Exercise brief - For each line in the data below that holds "AGND", return a copy.

═══ Provided data ═══

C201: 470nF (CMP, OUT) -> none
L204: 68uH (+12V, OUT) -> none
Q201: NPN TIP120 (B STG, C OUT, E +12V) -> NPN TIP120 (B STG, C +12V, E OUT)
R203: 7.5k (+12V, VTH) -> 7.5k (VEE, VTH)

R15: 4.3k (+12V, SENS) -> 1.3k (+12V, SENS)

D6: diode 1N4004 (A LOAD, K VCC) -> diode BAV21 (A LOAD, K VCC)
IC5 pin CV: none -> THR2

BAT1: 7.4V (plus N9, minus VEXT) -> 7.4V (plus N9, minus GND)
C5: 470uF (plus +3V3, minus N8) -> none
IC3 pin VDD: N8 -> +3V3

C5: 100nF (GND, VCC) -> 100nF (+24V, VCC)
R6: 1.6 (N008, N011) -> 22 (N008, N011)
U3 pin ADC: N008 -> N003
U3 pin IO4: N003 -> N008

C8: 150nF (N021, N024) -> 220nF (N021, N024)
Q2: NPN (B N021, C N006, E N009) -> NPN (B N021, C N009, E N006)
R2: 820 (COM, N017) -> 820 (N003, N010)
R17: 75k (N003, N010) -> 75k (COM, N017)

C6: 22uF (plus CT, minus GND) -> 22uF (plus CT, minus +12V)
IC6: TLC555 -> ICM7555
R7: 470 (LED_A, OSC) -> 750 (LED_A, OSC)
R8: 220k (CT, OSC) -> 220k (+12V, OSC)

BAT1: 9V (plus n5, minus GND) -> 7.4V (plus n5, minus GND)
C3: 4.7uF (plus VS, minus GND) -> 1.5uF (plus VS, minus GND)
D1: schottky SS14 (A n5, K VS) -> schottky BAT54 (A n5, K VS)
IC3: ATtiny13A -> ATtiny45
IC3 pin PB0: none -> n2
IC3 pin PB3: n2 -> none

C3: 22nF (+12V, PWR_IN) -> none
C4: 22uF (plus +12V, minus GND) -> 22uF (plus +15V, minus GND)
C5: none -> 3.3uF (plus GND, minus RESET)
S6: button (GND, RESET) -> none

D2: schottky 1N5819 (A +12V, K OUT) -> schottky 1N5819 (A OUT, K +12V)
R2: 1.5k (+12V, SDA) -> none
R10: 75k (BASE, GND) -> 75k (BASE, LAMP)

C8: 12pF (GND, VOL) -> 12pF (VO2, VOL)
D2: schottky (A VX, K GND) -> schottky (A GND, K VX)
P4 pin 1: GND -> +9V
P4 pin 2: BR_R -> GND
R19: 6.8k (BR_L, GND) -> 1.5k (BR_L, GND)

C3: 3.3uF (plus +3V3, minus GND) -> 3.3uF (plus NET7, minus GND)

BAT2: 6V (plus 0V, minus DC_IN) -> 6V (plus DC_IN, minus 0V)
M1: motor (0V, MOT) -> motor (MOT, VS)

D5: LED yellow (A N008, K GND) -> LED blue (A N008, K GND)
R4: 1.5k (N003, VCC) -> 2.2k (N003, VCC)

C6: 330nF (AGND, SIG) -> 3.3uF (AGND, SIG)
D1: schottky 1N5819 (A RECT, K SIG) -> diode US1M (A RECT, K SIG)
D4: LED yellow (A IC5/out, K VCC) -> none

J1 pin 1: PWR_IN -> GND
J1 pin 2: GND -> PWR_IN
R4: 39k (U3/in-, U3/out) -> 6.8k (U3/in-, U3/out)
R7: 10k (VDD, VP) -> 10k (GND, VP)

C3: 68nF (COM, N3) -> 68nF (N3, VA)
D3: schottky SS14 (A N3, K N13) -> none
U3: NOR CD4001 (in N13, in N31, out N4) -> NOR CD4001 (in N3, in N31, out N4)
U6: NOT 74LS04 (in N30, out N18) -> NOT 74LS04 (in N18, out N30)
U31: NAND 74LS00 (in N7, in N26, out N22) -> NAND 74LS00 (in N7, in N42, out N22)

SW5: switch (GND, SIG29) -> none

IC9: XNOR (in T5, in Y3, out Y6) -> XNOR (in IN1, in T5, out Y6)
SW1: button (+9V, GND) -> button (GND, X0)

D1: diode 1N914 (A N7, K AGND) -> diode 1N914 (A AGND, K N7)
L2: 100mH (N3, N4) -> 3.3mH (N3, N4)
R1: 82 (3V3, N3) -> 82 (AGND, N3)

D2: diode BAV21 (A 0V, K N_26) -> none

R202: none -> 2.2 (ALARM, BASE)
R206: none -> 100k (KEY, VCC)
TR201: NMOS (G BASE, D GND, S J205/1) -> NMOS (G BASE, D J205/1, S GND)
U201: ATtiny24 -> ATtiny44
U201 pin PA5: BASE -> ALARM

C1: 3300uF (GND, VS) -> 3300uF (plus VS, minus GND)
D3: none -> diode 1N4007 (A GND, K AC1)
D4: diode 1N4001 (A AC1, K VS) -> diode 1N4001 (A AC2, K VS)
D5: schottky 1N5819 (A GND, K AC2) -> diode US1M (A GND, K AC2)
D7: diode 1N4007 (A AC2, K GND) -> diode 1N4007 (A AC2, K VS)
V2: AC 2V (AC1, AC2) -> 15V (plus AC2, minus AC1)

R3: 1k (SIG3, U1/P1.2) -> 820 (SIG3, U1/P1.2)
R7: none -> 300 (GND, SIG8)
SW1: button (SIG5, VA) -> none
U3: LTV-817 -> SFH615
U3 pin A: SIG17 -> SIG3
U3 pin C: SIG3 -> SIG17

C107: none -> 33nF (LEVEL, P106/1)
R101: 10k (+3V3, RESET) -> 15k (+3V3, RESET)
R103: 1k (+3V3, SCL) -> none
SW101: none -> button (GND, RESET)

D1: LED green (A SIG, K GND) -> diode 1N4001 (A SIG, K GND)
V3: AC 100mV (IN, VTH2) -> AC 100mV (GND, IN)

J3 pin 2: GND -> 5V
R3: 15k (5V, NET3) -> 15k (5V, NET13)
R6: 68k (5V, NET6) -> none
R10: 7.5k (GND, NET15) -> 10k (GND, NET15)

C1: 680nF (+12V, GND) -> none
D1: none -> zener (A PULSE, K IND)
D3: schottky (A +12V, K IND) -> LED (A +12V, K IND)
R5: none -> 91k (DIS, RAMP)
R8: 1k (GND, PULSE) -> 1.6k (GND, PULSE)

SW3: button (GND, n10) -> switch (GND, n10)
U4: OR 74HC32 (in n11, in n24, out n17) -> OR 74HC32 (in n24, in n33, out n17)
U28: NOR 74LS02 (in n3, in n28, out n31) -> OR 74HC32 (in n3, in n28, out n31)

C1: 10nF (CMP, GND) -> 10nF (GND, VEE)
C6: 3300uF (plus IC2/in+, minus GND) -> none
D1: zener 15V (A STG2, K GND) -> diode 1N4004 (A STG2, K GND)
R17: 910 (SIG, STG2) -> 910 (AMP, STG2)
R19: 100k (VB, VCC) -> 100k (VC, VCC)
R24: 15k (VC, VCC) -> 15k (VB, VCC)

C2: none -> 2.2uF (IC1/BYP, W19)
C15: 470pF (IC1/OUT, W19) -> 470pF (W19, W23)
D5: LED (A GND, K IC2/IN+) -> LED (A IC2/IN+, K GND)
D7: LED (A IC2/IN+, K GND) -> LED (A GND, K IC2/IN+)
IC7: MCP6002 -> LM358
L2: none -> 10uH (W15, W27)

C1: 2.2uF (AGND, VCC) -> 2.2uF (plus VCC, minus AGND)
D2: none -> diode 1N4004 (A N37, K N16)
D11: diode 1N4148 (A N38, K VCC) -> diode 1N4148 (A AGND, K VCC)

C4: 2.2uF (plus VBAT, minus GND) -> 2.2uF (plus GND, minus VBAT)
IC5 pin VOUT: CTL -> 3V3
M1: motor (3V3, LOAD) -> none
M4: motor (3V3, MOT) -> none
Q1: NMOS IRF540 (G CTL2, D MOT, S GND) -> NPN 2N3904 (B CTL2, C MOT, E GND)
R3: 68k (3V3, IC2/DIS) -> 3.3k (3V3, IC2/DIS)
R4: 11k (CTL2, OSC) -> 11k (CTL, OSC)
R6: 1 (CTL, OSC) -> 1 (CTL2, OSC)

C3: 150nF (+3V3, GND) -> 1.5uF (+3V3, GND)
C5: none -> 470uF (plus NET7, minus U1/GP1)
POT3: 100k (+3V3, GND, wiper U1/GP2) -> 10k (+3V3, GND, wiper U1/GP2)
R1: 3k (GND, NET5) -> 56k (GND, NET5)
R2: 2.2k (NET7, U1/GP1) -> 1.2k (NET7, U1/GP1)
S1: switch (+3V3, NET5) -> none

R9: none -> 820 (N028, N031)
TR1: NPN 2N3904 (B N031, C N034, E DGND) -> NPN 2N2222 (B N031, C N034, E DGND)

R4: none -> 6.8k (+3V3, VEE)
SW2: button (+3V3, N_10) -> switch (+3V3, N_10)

═══

Solved problem -
C6: 330nF (AGND, SIG) -> 3.3uF (AGND, SIG)
D1: diode 1N914 (A N7, K AGND) -> diode 1N914 (A AGND, K N7)
R1: 82 (3V3, N3) -> 82 (AGND, N3)
C1: 2.2uF (AGND, VCC) -> 2.2uF (plus VCC, minus AGND)
D11: diode 1N4148 (A N38, K VCC) -> diode 1N4148 (A AGND, K VCC)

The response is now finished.